Problem to work on:
When you reach the line with "(294, 226) = (420, 199): turquoise" in the data below, begin printing lines exactly, and stop once the line with "(433, 482) = (570, 131): black cactus -> none" has been printed.

Records supplied:
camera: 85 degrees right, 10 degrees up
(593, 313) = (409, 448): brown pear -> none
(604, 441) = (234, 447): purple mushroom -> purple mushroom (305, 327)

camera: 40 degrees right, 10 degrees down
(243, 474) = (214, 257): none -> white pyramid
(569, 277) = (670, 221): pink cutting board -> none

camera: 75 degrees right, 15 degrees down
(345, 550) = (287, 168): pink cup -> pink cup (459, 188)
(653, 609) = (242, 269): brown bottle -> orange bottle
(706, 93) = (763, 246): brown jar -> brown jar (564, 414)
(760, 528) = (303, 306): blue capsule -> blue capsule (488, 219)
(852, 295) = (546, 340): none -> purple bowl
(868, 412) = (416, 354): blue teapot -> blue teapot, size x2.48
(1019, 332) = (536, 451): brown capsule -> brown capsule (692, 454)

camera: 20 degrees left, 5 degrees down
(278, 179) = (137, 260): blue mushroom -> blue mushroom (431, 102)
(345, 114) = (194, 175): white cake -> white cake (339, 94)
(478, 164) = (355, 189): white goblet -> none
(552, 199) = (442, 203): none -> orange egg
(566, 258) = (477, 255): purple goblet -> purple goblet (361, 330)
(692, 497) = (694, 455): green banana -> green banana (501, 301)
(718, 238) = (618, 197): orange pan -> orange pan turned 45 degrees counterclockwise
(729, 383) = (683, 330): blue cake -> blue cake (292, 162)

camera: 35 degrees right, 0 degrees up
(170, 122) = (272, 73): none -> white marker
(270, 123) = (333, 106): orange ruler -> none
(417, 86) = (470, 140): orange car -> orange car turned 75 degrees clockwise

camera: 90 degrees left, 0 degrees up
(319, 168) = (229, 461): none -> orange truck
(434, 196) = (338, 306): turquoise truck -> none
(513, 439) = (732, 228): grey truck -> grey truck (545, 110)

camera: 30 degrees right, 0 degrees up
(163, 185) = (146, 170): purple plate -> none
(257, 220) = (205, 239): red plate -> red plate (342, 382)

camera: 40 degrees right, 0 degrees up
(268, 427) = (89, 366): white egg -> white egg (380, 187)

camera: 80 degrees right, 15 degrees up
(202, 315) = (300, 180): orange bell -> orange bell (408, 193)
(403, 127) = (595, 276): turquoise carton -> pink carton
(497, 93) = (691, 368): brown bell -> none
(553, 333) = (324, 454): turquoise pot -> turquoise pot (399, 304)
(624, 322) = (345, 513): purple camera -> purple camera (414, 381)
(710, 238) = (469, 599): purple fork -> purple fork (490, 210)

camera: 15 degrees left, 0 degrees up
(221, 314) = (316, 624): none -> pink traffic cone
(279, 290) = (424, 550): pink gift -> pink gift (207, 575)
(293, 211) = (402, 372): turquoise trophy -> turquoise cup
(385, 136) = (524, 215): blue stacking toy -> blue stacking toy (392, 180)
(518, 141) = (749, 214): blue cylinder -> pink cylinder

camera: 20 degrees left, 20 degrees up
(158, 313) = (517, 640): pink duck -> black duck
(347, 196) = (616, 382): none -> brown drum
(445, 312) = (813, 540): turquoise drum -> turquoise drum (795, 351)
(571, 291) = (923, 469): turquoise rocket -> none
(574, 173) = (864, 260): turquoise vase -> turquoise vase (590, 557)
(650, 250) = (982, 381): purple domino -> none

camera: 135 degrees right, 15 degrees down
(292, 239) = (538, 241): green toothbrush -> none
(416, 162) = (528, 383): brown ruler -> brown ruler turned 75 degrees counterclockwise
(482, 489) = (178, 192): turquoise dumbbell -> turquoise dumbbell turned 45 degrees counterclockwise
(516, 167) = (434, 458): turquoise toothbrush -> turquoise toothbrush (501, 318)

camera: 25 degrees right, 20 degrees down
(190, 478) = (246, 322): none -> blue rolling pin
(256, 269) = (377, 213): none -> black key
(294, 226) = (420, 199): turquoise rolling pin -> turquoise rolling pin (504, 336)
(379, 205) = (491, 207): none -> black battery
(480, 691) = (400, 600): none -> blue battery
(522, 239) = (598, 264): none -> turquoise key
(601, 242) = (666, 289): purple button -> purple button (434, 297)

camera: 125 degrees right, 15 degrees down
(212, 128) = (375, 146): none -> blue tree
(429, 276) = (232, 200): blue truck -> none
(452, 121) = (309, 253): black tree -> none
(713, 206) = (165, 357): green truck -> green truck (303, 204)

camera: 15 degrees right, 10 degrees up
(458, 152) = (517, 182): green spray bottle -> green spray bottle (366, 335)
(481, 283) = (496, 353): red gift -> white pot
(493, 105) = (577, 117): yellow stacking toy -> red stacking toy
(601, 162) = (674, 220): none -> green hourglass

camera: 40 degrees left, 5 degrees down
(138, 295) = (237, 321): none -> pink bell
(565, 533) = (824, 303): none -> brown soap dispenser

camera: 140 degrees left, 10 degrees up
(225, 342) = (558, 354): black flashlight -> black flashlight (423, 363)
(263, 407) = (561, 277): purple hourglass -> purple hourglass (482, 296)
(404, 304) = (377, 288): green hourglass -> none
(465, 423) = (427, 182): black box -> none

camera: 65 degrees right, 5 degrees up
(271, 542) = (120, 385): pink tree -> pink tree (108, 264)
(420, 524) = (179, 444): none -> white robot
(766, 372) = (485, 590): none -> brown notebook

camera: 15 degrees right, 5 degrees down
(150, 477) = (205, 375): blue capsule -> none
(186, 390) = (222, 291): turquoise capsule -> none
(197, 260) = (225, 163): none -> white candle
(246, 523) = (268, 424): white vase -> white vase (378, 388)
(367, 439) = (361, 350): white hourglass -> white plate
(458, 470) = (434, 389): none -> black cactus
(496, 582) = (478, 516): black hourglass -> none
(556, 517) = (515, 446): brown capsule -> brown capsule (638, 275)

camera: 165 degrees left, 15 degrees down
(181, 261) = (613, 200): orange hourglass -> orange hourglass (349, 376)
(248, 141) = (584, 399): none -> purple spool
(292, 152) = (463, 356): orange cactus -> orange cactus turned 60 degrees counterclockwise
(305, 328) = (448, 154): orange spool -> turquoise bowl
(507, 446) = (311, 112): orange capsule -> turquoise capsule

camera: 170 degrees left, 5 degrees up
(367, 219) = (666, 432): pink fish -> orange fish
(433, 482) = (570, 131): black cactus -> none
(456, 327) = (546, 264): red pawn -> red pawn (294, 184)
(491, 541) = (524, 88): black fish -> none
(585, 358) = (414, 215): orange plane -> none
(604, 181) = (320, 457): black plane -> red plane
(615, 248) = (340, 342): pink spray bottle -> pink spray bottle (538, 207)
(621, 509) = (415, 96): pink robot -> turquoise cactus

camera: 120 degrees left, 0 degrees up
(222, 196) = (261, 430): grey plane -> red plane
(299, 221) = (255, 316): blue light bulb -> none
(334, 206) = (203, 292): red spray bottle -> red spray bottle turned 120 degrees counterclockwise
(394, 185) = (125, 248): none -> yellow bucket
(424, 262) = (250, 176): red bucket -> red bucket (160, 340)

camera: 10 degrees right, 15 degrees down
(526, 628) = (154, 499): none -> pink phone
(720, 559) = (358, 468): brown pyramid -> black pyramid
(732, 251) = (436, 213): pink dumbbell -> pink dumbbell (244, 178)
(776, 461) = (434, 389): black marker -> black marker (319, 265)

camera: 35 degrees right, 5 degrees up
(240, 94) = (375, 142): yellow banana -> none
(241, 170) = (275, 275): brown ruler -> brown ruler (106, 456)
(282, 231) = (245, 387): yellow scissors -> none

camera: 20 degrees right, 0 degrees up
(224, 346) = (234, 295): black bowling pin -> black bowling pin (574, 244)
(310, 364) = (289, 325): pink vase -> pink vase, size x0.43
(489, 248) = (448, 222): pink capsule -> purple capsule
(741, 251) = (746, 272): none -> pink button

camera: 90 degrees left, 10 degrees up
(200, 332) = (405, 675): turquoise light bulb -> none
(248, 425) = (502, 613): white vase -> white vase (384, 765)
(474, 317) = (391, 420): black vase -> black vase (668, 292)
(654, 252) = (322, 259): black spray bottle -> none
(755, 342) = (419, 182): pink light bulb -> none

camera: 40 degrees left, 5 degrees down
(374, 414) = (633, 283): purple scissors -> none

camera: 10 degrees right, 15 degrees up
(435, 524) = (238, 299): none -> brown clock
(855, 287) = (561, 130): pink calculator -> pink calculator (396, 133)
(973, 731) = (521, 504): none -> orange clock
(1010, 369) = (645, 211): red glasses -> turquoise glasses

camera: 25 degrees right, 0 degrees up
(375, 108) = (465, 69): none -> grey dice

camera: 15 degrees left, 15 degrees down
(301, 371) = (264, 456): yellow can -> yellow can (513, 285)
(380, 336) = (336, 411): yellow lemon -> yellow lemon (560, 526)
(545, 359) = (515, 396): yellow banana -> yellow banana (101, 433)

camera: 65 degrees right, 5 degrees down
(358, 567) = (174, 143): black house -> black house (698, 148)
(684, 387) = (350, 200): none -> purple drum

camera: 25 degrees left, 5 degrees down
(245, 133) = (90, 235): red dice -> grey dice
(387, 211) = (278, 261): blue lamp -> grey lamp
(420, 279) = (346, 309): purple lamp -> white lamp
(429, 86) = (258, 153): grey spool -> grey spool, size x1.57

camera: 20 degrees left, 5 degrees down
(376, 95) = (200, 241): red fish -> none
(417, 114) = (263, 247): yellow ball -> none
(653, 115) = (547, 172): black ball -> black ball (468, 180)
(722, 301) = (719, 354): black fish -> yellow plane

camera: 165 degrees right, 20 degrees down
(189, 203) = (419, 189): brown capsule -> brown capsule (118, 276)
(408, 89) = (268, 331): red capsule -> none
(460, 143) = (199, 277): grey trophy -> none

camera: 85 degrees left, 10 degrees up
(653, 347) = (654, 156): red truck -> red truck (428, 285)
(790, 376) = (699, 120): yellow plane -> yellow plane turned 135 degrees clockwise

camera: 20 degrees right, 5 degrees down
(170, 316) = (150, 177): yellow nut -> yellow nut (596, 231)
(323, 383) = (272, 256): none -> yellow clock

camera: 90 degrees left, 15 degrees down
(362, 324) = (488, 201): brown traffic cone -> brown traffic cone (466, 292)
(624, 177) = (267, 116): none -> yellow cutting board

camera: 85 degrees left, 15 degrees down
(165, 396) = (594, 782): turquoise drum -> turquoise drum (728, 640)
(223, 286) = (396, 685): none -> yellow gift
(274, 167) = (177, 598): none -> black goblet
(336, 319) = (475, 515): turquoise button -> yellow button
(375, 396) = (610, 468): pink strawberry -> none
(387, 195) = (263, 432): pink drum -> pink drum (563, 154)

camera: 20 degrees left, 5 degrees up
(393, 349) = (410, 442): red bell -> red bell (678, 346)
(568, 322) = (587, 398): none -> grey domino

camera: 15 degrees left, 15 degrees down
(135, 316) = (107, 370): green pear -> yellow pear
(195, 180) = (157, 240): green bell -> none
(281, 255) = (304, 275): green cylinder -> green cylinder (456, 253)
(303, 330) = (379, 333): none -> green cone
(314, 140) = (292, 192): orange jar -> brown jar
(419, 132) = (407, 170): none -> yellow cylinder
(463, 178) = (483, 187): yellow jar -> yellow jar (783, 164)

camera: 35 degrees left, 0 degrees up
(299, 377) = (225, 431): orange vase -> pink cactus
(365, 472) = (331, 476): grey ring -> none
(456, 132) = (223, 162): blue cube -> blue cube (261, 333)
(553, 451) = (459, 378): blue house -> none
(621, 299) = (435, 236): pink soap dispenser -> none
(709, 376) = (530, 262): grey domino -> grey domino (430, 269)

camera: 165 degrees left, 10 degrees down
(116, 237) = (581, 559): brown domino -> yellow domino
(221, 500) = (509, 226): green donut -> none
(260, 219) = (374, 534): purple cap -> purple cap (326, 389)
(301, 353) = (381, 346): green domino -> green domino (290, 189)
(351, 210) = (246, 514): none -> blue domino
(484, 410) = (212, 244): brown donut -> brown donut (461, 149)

Solution to this exercise:
(294, 226) = (420, 199): turquoise rolling pin -> turquoise rolling pin (504, 336)
(379, 205) = (491, 207): none -> black battery
(480, 691) = (400, 600): none -> blue battery
(522, 239) = (598, 264): none -> turquoise key
(601, 242) = (666, 289): purple button -> purple button (434, 297)

camera: 125 degrees right, 15 degrees down
(212, 128) = (375, 146): none -> blue tree
(429, 276) = (232, 200): blue truck -> none
(452, 121) = (309, 253): black tree -> none
(713, 206) = (165, 357): green truck -> green truck (303, 204)

camera: 15 degrees right, 10 degrees up
(458, 152) = (517, 182): green spray bottle -> green spray bottle (366, 335)
(481, 283) = (496, 353): red gift -> white pot
(493, 105) = (577, 117): yellow stacking toy -> red stacking toy
(601, 162) = (674, 220): none -> green hourglass

camera: 40 degrees left, 5 degrees down
(138, 295) = (237, 321): none -> pink bell
(565, 533) = (824, 303): none -> brown soap dispenser

camera: 140 degrees left, 10 degrees up
(225, 342) = (558, 354): black flashlight -> black flashlight (423, 363)
(263, 407) = (561, 277): purple hourglass -> purple hourglass (482, 296)
(404, 304) = (377, 288): green hourglass -> none
(465, 423) = (427, 182): black box -> none

camera: 65 degrees right, 5 degrees up
(271, 542) = (120, 385): pink tree -> pink tree (108, 264)
(420, 524) = (179, 444): none -> white robot
(766, 372) = (485, 590): none -> brown notebook

camera: 15 degrees right, 5 degrees down
(150, 477) = (205, 375): blue capsule -> none
(186, 390) = (222, 291): turquoise capsule -> none
(197, 260) = (225, 163): none -> white candle
(246, 523) = (268, 424): white vase -> white vase (378, 388)
(367, 439) = (361, 350): white hourglass -> white plate
(458, 470) = (434, 389): none -> black cactus
(496, 582) = (478, 516): black hourglass -> none
(556, 517) = (515, 446): brown capsule -> brown capsule (638, 275)

camera: 165 degrees left, 15 degrees down
(181, 261) = (613, 200): orange hourglass -> orange hourglass (349, 376)
(248, 141) = (584, 399): none -> purple spool
(292, 152) = (463, 356): orange cactus -> orange cactus turned 60 degrees counterclockwise
(305, 328) = (448, 154): orange spool -> turquoise bowl
(507, 446) = (311, 112): orange capsule -> turquoise capsule

camera: 170 degrees left, 5 degrees up
(367, 219) = (666, 432): pink fish -> orange fish
(433, 482) = (570, 131): black cactus -> none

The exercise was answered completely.